> WHAT THE TASK ASKS
Exact copies of all entries are needed. Pictures are to be left out.

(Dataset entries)
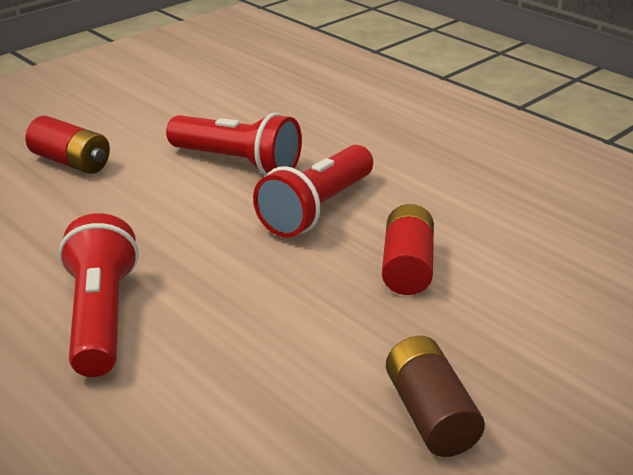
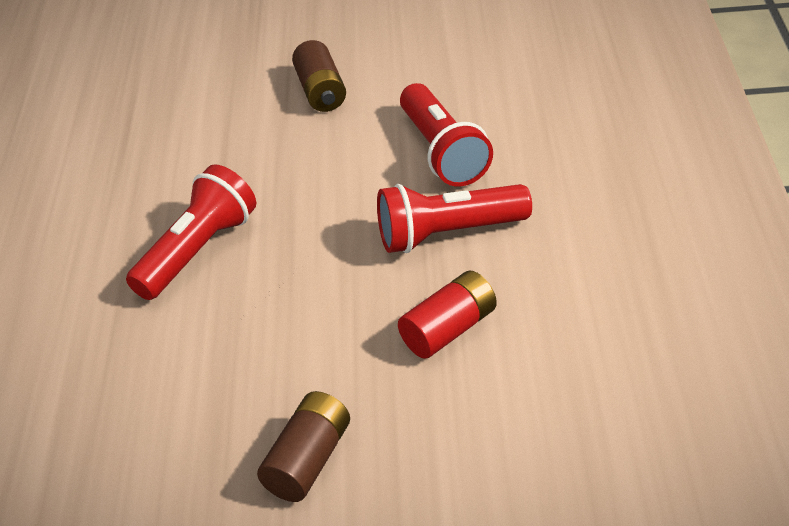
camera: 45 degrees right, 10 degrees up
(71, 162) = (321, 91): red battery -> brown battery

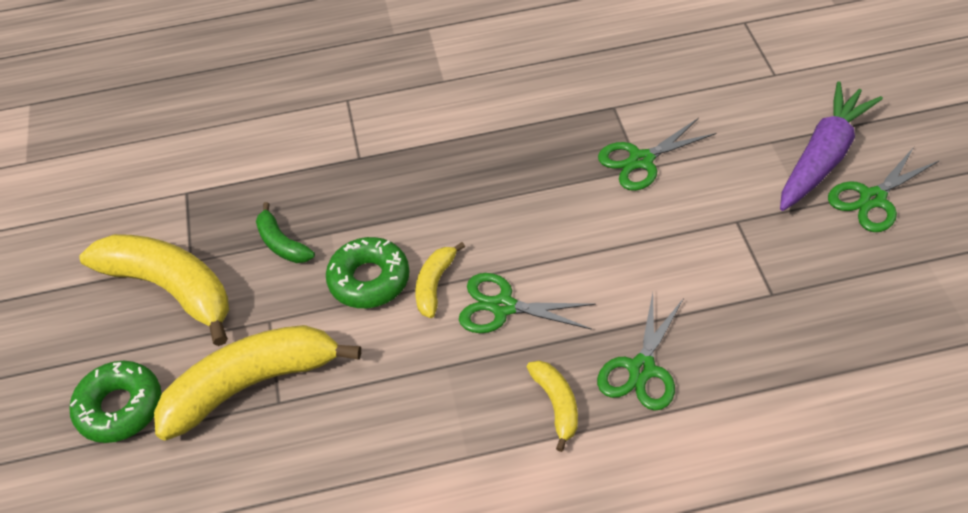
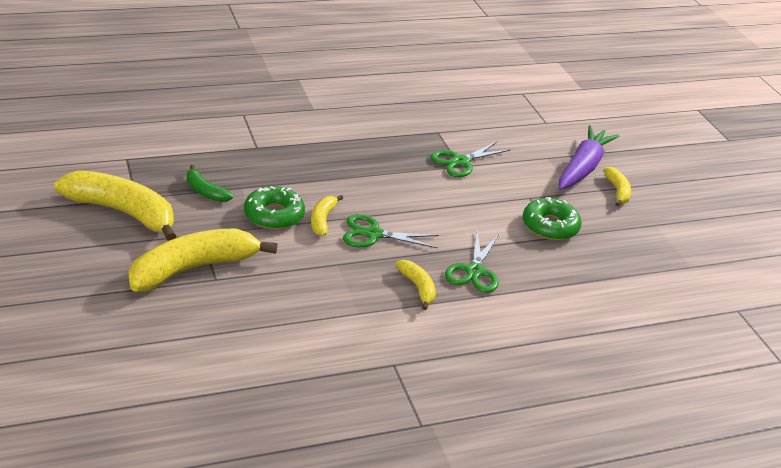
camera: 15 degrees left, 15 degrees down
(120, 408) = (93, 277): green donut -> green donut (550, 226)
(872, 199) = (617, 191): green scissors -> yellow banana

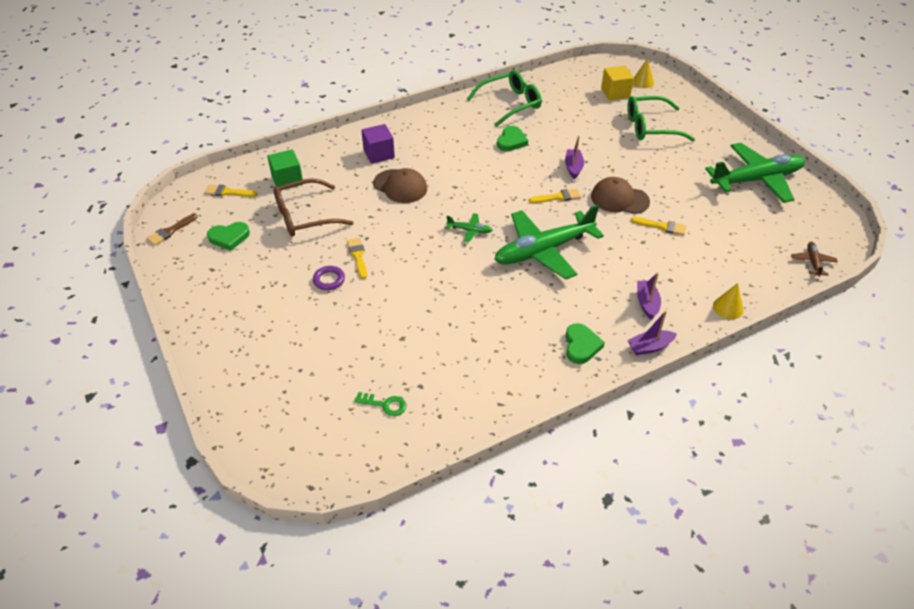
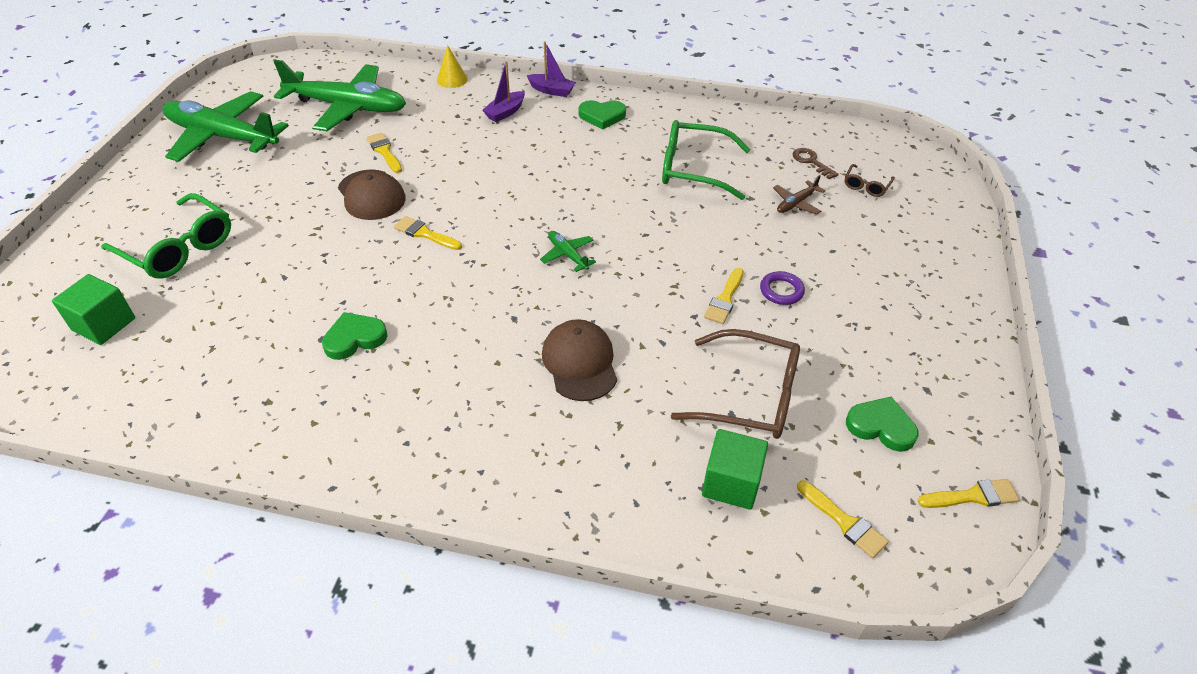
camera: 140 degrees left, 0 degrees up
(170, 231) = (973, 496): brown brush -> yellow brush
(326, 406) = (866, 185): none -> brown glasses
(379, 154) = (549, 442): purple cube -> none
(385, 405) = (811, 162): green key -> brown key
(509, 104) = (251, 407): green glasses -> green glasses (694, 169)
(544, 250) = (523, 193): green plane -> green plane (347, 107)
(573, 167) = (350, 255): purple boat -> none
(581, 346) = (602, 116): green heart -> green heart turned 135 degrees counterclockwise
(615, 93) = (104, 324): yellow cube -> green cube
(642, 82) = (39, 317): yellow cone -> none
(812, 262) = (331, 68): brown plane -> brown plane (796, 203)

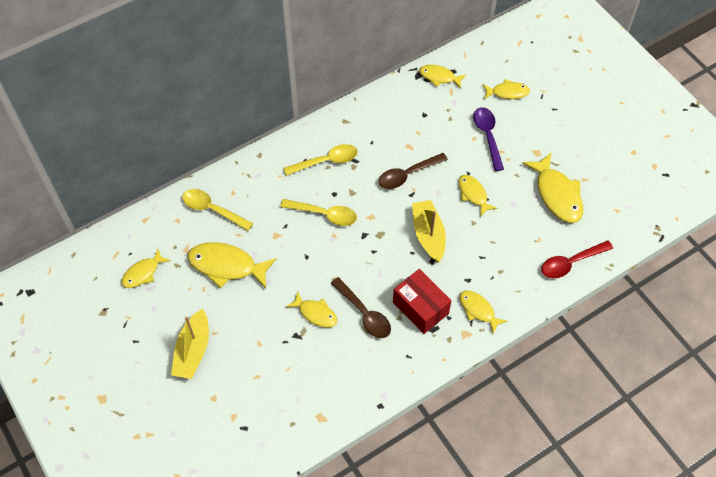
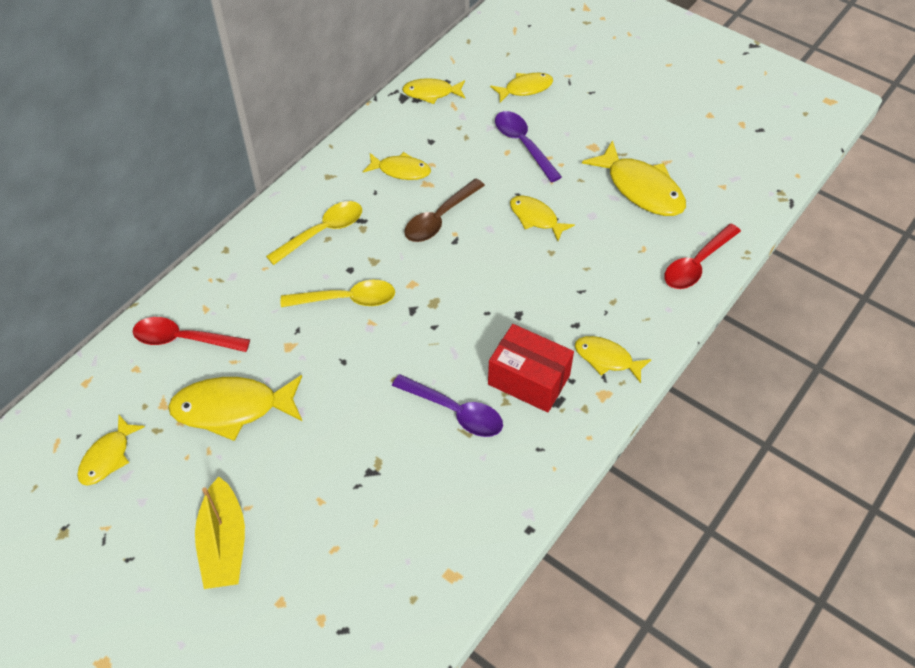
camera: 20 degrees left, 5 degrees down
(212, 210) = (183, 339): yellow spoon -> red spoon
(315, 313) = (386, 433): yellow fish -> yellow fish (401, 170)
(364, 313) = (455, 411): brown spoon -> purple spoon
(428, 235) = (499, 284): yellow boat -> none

> EXERCISE SOLUTION
camera: 45 degrees right, 10 degrees up
(71, 162) = (321, 91): red battery -> brown battery

camera: 15 degrees left, 15 degrees down
(120, 408) = (93, 277): green donut -> green donut (550, 226)
(872, 199) = (617, 191): green scissors -> yellow banana

camera: 140 degrees left, 0 degrees up
(170, 231) = (973, 496): brown brush -> yellow brush
(326, 406) = (866, 185): none -> brown glasses
(379, 154) = (549, 442): purple cube -> none
(385, 405) = (811, 162): green key -> brown key
(509, 104) = (251, 407): green glasses -> green glasses (694, 169)
(544, 250) = (523, 193): green plane -> green plane (347, 107)
(573, 167) = (350, 255): purple boat -> none
(581, 346) = (602, 116): green heart -> green heart turned 135 degrees counterclockwise
(615, 93) = (104, 324): yellow cube -> green cube
(642, 82) = (39, 317): yellow cone -> none
(812, 262) = (331, 68): brown plane -> brown plane (796, 203)

camera: 20 degrees left, 5 degrees down
(212, 210) = (183, 339): yellow spoon -> red spoon
(315, 313) = (386, 433): yellow fish -> yellow fish (401, 170)
(364, 313) = (455, 411): brown spoon -> purple spoon
(428, 235) = (499, 284): yellow boat -> none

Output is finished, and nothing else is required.